[Coordinate change listings]
▼
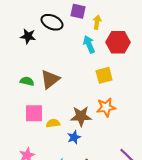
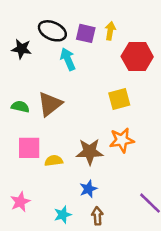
purple square: (78, 11) -> (86, 33), moved
cyan arrow: (89, 44) -> (68, 59), moved
blue star: (74, 137) -> (88, 189), moved

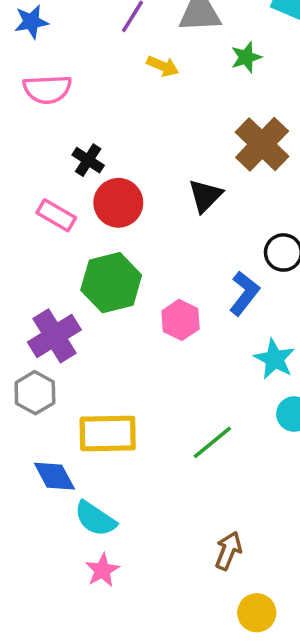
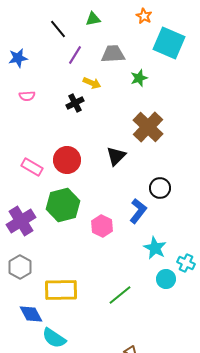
pink semicircle: (47, 89) -> (27, 96), size x0.6
black cross: (88, 160) -> (75, 103), moved, turned 30
purple cross: (54, 336) -> (21, 221), moved

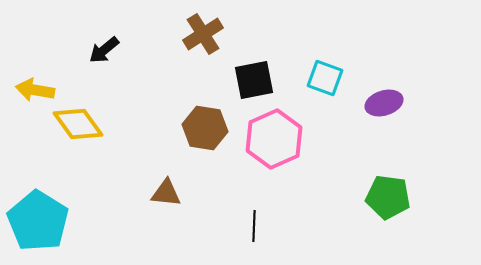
▲
Your assignment
Each line of the data in which the string "moved" appears needs to be copied.

Expected output
purple square: (78, 11) -> (86, 33), moved
cyan arrow: (89, 44) -> (68, 59), moved
blue star: (74, 137) -> (88, 189), moved
black cross: (88, 160) -> (75, 103), moved, turned 30
purple cross: (54, 336) -> (21, 221), moved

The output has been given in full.